◆ EXERCISE REQUIREMENTS
Scan the records for the string "round" and copy every line that holds it.

*** DATASET EXCERPTS ***

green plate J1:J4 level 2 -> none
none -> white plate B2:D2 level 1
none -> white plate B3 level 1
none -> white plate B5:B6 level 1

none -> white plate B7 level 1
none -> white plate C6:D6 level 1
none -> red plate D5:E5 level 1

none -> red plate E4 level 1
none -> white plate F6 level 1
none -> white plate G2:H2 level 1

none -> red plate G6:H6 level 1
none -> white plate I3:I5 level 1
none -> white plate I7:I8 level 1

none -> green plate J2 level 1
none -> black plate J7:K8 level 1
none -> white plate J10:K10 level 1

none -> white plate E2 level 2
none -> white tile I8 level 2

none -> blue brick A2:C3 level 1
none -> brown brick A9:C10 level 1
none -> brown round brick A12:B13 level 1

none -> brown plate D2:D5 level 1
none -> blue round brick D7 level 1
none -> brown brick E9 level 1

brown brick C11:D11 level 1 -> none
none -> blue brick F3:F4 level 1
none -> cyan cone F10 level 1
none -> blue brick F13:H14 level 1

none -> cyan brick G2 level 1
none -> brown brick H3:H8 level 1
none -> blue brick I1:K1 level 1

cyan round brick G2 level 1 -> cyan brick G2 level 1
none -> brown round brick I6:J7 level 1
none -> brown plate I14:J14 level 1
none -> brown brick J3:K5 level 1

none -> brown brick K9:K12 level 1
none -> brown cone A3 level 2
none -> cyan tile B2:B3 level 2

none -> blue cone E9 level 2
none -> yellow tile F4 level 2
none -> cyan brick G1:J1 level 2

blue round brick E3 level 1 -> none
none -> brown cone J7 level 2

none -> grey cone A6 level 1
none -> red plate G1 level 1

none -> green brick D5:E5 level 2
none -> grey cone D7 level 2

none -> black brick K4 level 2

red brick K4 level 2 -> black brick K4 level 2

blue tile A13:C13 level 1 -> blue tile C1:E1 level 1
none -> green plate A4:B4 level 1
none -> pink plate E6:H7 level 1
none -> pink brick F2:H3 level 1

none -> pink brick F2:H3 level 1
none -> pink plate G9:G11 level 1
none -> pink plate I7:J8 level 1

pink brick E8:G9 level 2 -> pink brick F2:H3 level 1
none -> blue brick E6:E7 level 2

*** End of DATASET EXCERPTS ***

◆ SOLUTION TO THE EXERCISE
none -> brown round brick A12:B13 level 1
none -> blue round brick D7 level 1
cyan round brick G2 level 1 -> cyan brick G2 level 1
none -> brown round brick I6:J7 level 1
blue round brick E3 level 1 -> none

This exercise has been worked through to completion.